[Records of scene-based questions]

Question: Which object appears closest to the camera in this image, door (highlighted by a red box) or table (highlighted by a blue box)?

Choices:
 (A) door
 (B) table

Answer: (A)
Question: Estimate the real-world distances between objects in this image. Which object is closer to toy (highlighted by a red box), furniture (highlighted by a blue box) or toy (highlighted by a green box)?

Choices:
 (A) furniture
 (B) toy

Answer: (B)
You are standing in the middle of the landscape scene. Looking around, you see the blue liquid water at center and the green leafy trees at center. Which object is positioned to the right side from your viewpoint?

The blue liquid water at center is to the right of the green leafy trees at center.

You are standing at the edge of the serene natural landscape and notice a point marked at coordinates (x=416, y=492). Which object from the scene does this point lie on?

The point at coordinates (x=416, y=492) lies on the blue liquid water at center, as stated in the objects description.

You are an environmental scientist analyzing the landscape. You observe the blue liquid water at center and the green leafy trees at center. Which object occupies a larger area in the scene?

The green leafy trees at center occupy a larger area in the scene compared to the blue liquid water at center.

EXERCISE PROMPT :: In the records, take the lines from the one with "Answer: (B)" through the end and change "landscape" to "countryside" throughout. Return only those lines, with everything else unchanged.

RESPONSE TO THE EXERCISE ::
Answer: (B)
You are standing in the middle of the countryside scene. Looking around, you see the blue liquid water at center and the green leafy trees at center. Which object is positioned to the right side from your viewpoint?

The blue liquid water at center is to the right of the green leafy trees at center.

You are standing at the edge of the serene natural countryside and notice a point marked at coordinates (x=416, y=492). Which object from the scene does this point lie on?

The point at coordinates (x=416, y=492) lies on the blue liquid water at center, as stated in the objects description.

You are an environmental scientist analyzing the countryside. You observe the blue liquid water at center and the green leafy trees at center. Which object occupies a larger area in the scene?

The green leafy trees at center occupy a larger area in the scene compared to the blue liquid water at center.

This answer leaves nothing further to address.